>> BEGIN Information shown

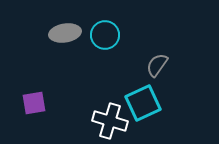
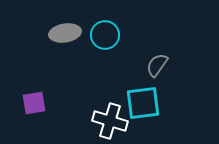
cyan square: rotated 18 degrees clockwise
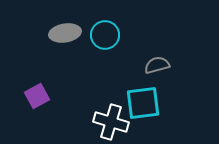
gray semicircle: rotated 40 degrees clockwise
purple square: moved 3 px right, 7 px up; rotated 20 degrees counterclockwise
white cross: moved 1 px right, 1 px down
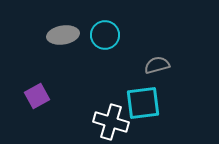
gray ellipse: moved 2 px left, 2 px down
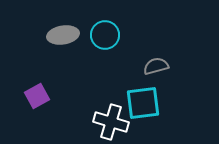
gray semicircle: moved 1 px left, 1 px down
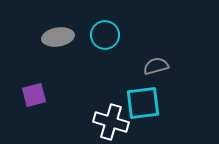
gray ellipse: moved 5 px left, 2 px down
purple square: moved 3 px left, 1 px up; rotated 15 degrees clockwise
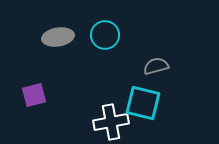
cyan square: rotated 21 degrees clockwise
white cross: rotated 28 degrees counterclockwise
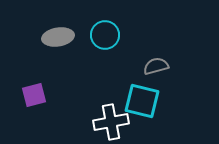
cyan square: moved 1 px left, 2 px up
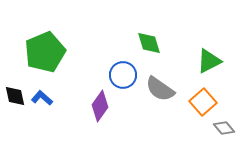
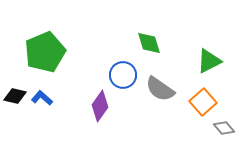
black diamond: rotated 65 degrees counterclockwise
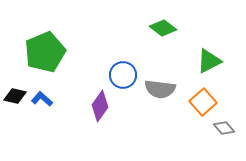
green diamond: moved 14 px right, 15 px up; rotated 36 degrees counterclockwise
gray semicircle: rotated 28 degrees counterclockwise
blue L-shape: moved 1 px down
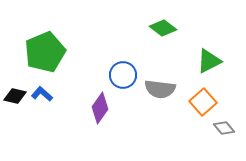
blue L-shape: moved 5 px up
purple diamond: moved 2 px down
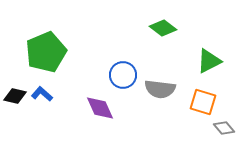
green pentagon: moved 1 px right
orange square: rotated 32 degrees counterclockwise
purple diamond: rotated 60 degrees counterclockwise
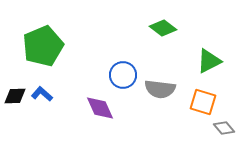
green pentagon: moved 3 px left, 6 px up
black diamond: rotated 15 degrees counterclockwise
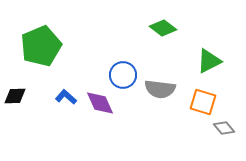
green pentagon: moved 2 px left
blue L-shape: moved 24 px right, 3 px down
purple diamond: moved 5 px up
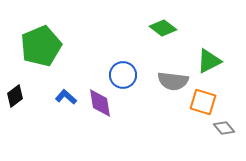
gray semicircle: moved 13 px right, 8 px up
black diamond: rotated 35 degrees counterclockwise
purple diamond: rotated 16 degrees clockwise
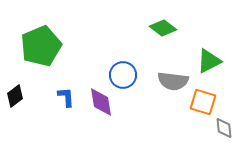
blue L-shape: rotated 45 degrees clockwise
purple diamond: moved 1 px right, 1 px up
gray diamond: rotated 35 degrees clockwise
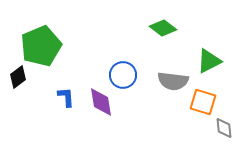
black diamond: moved 3 px right, 19 px up
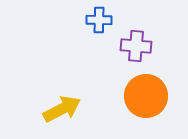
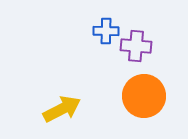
blue cross: moved 7 px right, 11 px down
orange circle: moved 2 px left
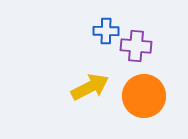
yellow arrow: moved 28 px right, 22 px up
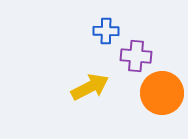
purple cross: moved 10 px down
orange circle: moved 18 px right, 3 px up
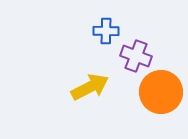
purple cross: rotated 16 degrees clockwise
orange circle: moved 1 px left, 1 px up
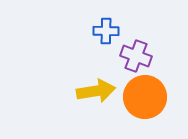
yellow arrow: moved 6 px right, 4 px down; rotated 18 degrees clockwise
orange circle: moved 16 px left, 5 px down
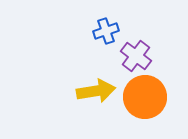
blue cross: rotated 20 degrees counterclockwise
purple cross: rotated 16 degrees clockwise
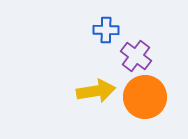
blue cross: moved 1 px up; rotated 20 degrees clockwise
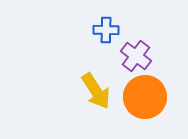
yellow arrow: rotated 66 degrees clockwise
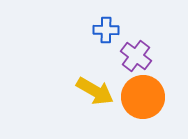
yellow arrow: moved 1 px left; rotated 27 degrees counterclockwise
orange circle: moved 2 px left
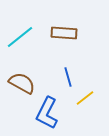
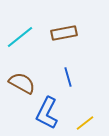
brown rectangle: rotated 15 degrees counterclockwise
yellow line: moved 25 px down
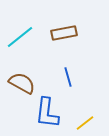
blue L-shape: rotated 20 degrees counterclockwise
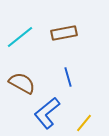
blue L-shape: rotated 44 degrees clockwise
yellow line: moved 1 px left; rotated 12 degrees counterclockwise
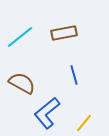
blue line: moved 6 px right, 2 px up
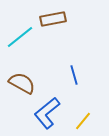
brown rectangle: moved 11 px left, 14 px up
yellow line: moved 1 px left, 2 px up
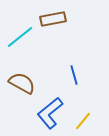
blue L-shape: moved 3 px right
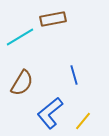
cyan line: rotated 8 degrees clockwise
brown semicircle: rotated 92 degrees clockwise
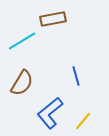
cyan line: moved 2 px right, 4 px down
blue line: moved 2 px right, 1 px down
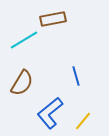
cyan line: moved 2 px right, 1 px up
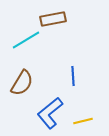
cyan line: moved 2 px right
blue line: moved 3 px left; rotated 12 degrees clockwise
yellow line: rotated 36 degrees clockwise
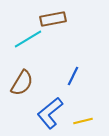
cyan line: moved 2 px right, 1 px up
blue line: rotated 30 degrees clockwise
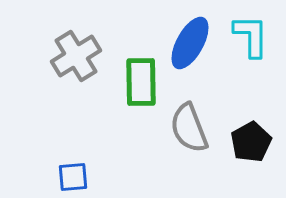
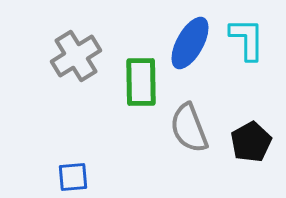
cyan L-shape: moved 4 px left, 3 px down
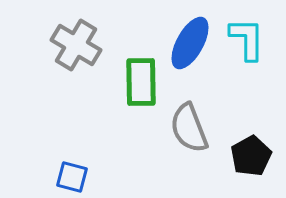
gray cross: moved 11 px up; rotated 27 degrees counterclockwise
black pentagon: moved 14 px down
blue square: moved 1 px left; rotated 20 degrees clockwise
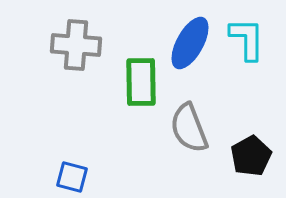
gray cross: rotated 27 degrees counterclockwise
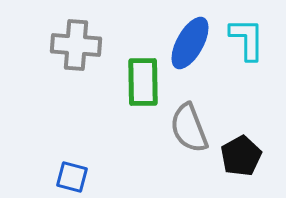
green rectangle: moved 2 px right
black pentagon: moved 10 px left
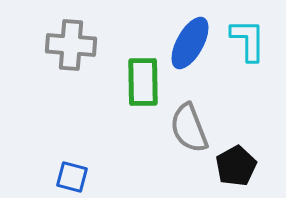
cyan L-shape: moved 1 px right, 1 px down
gray cross: moved 5 px left
black pentagon: moved 5 px left, 10 px down
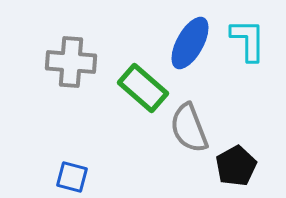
gray cross: moved 17 px down
green rectangle: moved 6 px down; rotated 48 degrees counterclockwise
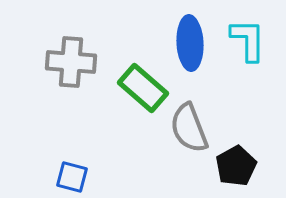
blue ellipse: rotated 32 degrees counterclockwise
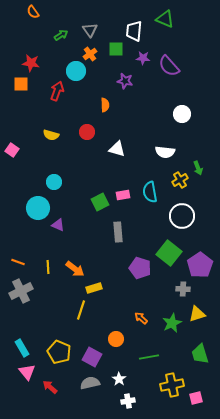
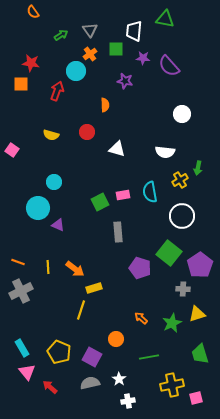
green triangle at (165, 19): rotated 12 degrees counterclockwise
green arrow at (198, 168): rotated 32 degrees clockwise
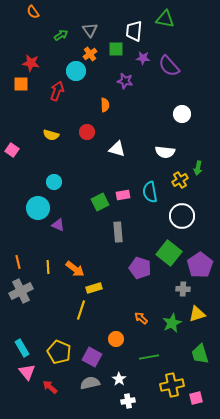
orange line at (18, 262): rotated 56 degrees clockwise
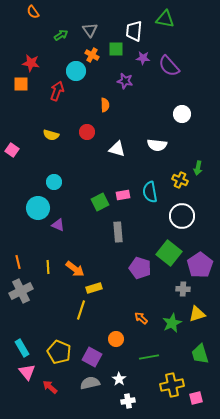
orange cross at (90, 54): moved 2 px right, 1 px down; rotated 24 degrees counterclockwise
white semicircle at (165, 152): moved 8 px left, 7 px up
yellow cross at (180, 180): rotated 35 degrees counterclockwise
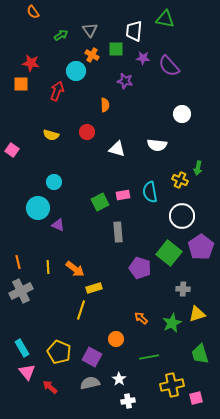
purple pentagon at (200, 265): moved 1 px right, 18 px up
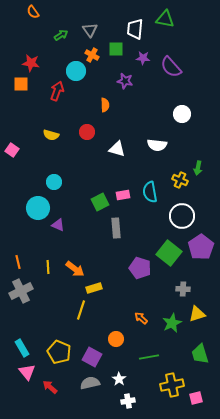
white trapezoid at (134, 31): moved 1 px right, 2 px up
purple semicircle at (169, 66): moved 2 px right, 1 px down
gray rectangle at (118, 232): moved 2 px left, 4 px up
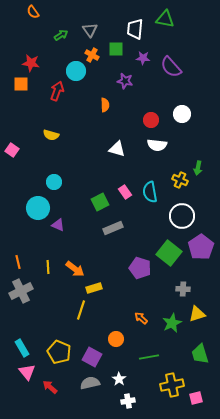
red circle at (87, 132): moved 64 px right, 12 px up
pink rectangle at (123, 195): moved 2 px right, 3 px up; rotated 64 degrees clockwise
gray rectangle at (116, 228): moved 3 px left; rotated 72 degrees clockwise
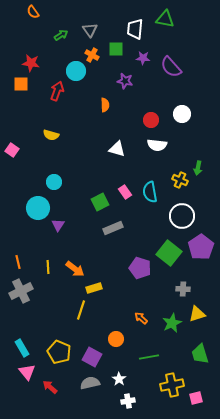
purple triangle at (58, 225): rotated 40 degrees clockwise
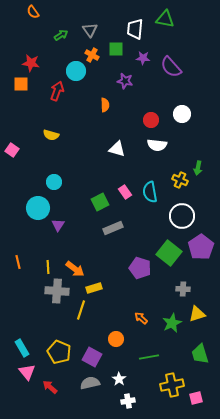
gray cross at (21, 291): moved 36 px right; rotated 30 degrees clockwise
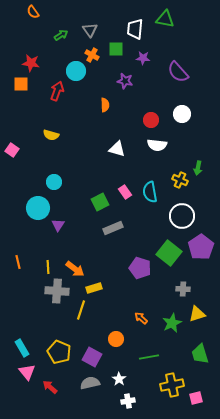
purple semicircle at (171, 67): moved 7 px right, 5 px down
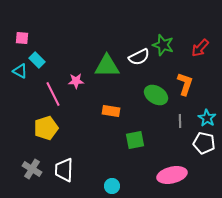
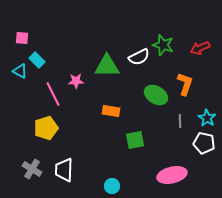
red arrow: rotated 24 degrees clockwise
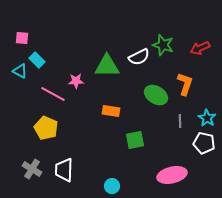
pink line: rotated 35 degrees counterclockwise
yellow pentagon: rotated 30 degrees counterclockwise
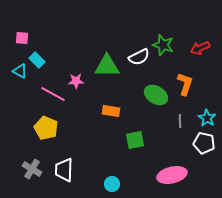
cyan circle: moved 2 px up
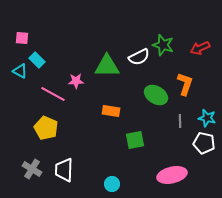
cyan star: rotated 18 degrees counterclockwise
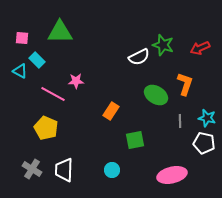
green triangle: moved 47 px left, 34 px up
orange rectangle: rotated 66 degrees counterclockwise
cyan circle: moved 14 px up
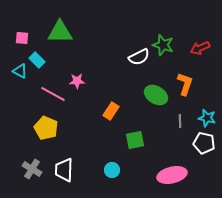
pink star: moved 1 px right
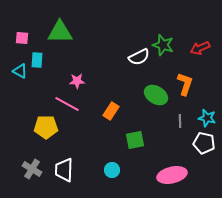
cyan rectangle: rotated 49 degrees clockwise
pink line: moved 14 px right, 10 px down
yellow pentagon: moved 1 px up; rotated 25 degrees counterclockwise
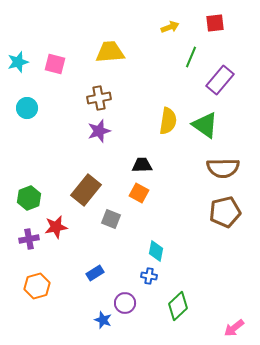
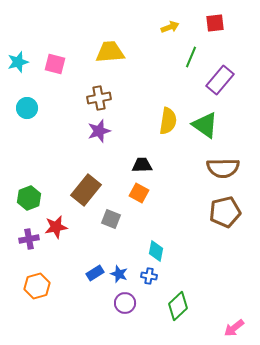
blue star: moved 16 px right, 46 px up
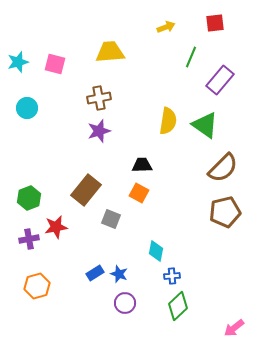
yellow arrow: moved 4 px left
brown semicircle: rotated 44 degrees counterclockwise
blue cross: moved 23 px right; rotated 14 degrees counterclockwise
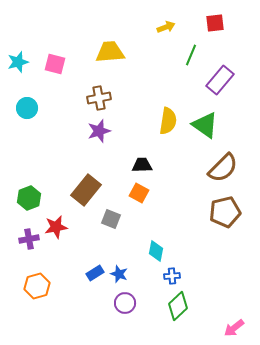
green line: moved 2 px up
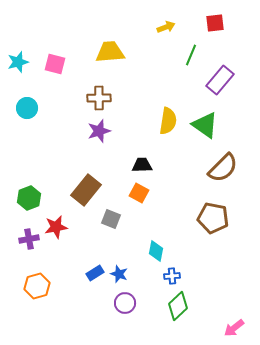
brown cross: rotated 10 degrees clockwise
brown pentagon: moved 12 px left, 6 px down; rotated 24 degrees clockwise
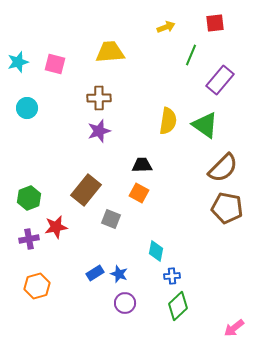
brown pentagon: moved 14 px right, 10 px up
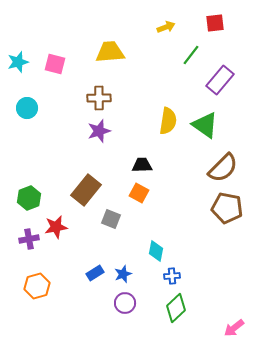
green line: rotated 15 degrees clockwise
blue star: moved 4 px right; rotated 30 degrees clockwise
green diamond: moved 2 px left, 2 px down
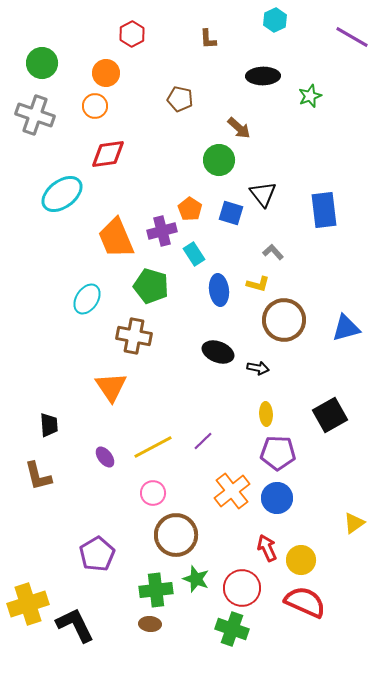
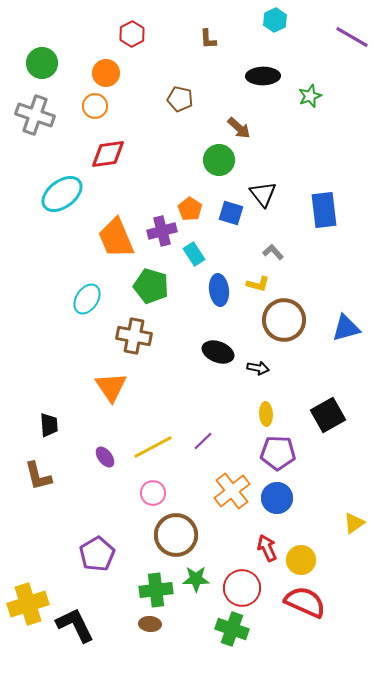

>> END Information shown

#### What the task requires
Format every line of the items above as a numbered list, skipping blank lines and leaving the pictures out of your answer.

#### Solved problem
1. cyan square: rotated 18 degrees clockwise
2. gray semicircle: rotated 40 degrees clockwise
3. purple square: moved 3 px right, 7 px up; rotated 20 degrees counterclockwise
4. white cross: moved 1 px right, 1 px down
5. gray ellipse: moved 2 px left, 2 px down
6. gray semicircle: moved 1 px left, 1 px down
7. gray ellipse: moved 5 px left, 2 px down
8. purple square: moved 3 px left, 1 px up; rotated 15 degrees clockwise
9. cyan square: rotated 21 degrees clockwise
10. white cross: rotated 28 degrees counterclockwise
11. cyan square: moved 1 px left, 2 px up
12. black diamond: rotated 65 degrees counterclockwise
13. green diamond: moved 14 px right, 15 px up; rotated 36 degrees counterclockwise
14. gray semicircle: rotated 28 degrees counterclockwise
15. blue L-shape: moved 1 px down
16. blue L-shape: moved 5 px up
17. purple diamond: moved 2 px down
18. green pentagon: moved 1 px right
19. orange square: rotated 32 degrees counterclockwise
20. purple diamond: rotated 60 degrees counterclockwise
21. green pentagon: moved 3 px left, 6 px up
22. black diamond: rotated 15 degrees counterclockwise
23. green pentagon: moved 2 px left
24. blue L-shape: moved 24 px right, 3 px down
25. purple diamond: moved 5 px up
26. gray semicircle: moved 13 px right, 8 px up
27. black diamond: rotated 35 degrees counterclockwise
28. purple diamond: rotated 16 degrees clockwise
29. blue L-shape: rotated 45 degrees clockwise
30. purple diamond: moved 1 px right, 1 px up
31. gray diamond: rotated 35 degrees clockwise
32. black diamond: moved 3 px right, 19 px up
33. blue cross: moved 7 px right, 11 px down
34. orange circle: moved 2 px left
35. yellow arrow: moved 28 px right, 22 px up
36. purple cross: moved 10 px down
37. orange circle: moved 18 px right, 3 px up
38. purple cross: rotated 16 degrees clockwise
39. orange circle: moved 1 px left, 1 px up
40. yellow arrow: moved 6 px right, 4 px down; rotated 18 degrees clockwise
41. orange circle: moved 16 px left, 5 px down
42. blue cross: rotated 20 degrees counterclockwise
43. purple cross: rotated 16 degrees clockwise
44. blue cross: moved 1 px up; rotated 20 degrees clockwise
45. yellow arrow: rotated 66 degrees clockwise
46. yellow arrow: moved 1 px left; rotated 27 degrees counterclockwise
47. orange circle: moved 2 px left
48. brown rectangle: rotated 15 degrees counterclockwise
49. yellow line: moved 25 px down
50. blue L-shape: rotated 20 degrees counterclockwise
51. blue L-shape: rotated 44 degrees clockwise
52. yellow line: moved 1 px left; rotated 12 degrees counterclockwise
53. blue line: moved 6 px right, 2 px up
54. brown rectangle: moved 11 px left, 14 px up
55. yellow line: moved 1 px left, 2 px up
56. blue L-shape: moved 3 px right
57. cyan line: rotated 8 degrees clockwise
58. brown semicircle: rotated 92 degrees clockwise
59. cyan line: moved 2 px right, 4 px down
60. blue line: moved 2 px right, 1 px down
61. cyan line: moved 2 px right, 1 px up
62. cyan line: moved 2 px right
63. blue line: moved 3 px left; rotated 12 degrees clockwise
64. yellow line: rotated 36 degrees clockwise
65. cyan line: moved 2 px right, 1 px up
66. blue line: rotated 30 degrees clockwise
67. cyan L-shape: moved 4 px left, 3 px down
68. gray cross: moved 11 px up; rotated 27 degrees counterclockwise
69. black pentagon: moved 14 px down
70. blue square: moved 1 px left; rotated 20 degrees clockwise
71. gray cross: rotated 27 degrees counterclockwise
72. green rectangle: moved 2 px right
73. black pentagon: moved 10 px left
74. cyan L-shape: moved 1 px right, 1 px down
75. gray cross: moved 5 px left
76. black pentagon: moved 5 px left, 10 px down
77. gray cross: moved 17 px down
78. green rectangle: moved 6 px down; rotated 48 degrees counterclockwise
79. blue ellipse: rotated 32 degrees counterclockwise
80. green triangle at (165, 19): rotated 12 degrees counterclockwise
81. green arrow at (198, 168): rotated 32 degrees clockwise
82. orange line at (18, 262): rotated 56 degrees clockwise
83. orange cross at (90, 54): moved 2 px right, 1 px down; rotated 24 degrees counterclockwise
84. white semicircle at (165, 152): moved 8 px left, 7 px up
85. yellow cross at (180, 180): rotated 35 degrees counterclockwise
86. purple pentagon at (200, 265): moved 1 px right, 18 px up
87. white trapezoid at (134, 31): moved 1 px right, 2 px up
88. purple semicircle at (169, 66): moved 2 px right, 1 px down
89. gray rectangle at (118, 232): moved 2 px left, 4 px up
90. red circle at (87, 132): moved 64 px right, 12 px up
91. pink rectangle at (123, 195): moved 2 px right, 3 px up; rotated 64 degrees clockwise
92. gray rectangle at (116, 228): moved 3 px left; rotated 72 degrees clockwise
93. purple triangle at (58, 225): rotated 40 degrees clockwise
94. gray cross at (21, 291): moved 36 px right; rotated 30 degrees clockwise
95. purple semicircle at (171, 67): moved 7 px right, 5 px down
96. red arrow: rotated 24 degrees clockwise
97. pink line: rotated 35 degrees counterclockwise
98. yellow pentagon: rotated 30 degrees counterclockwise
99. cyan circle: moved 2 px up
100. cyan star: rotated 18 degrees counterclockwise
101. green triangle: moved 47 px left, 34 px up
102. orange rectangle: rotated 66 degrees counterclockwise
103. cyan circle: moved 14 px up
104. pink star: moved 1 px right
105. cyan rectangle: rotated 49 degrees clockwise
106. pink line: moved 14 px right, 10 px down
107. yellow pentagon: moved 1 px up; rotated 25 degrees counterclockwise
108. blue star: moved 16 px right, 46 px up
109. yellow arrow: moved 4 px left
110. brown semicircle: rotated 44 degrees counterclockwise
111. blue cross: moved 23 px right; rotated 14 degrees counterclockwise
112. green line: moved 2 px up
113. brown cross: rotated 10 degrees clockwise
114. brown pentagon: moved 12 px left, 6 px down; rotated 24 degrees clockwise
115. brown pentagon: moved 14 px right, 10 px up
116. green line: rotated 15 degrees clockwise
117. blue star: moved 4 px right; rotated 30 degrees clockwise
118. green diamond: moved 2 px left, 2 px down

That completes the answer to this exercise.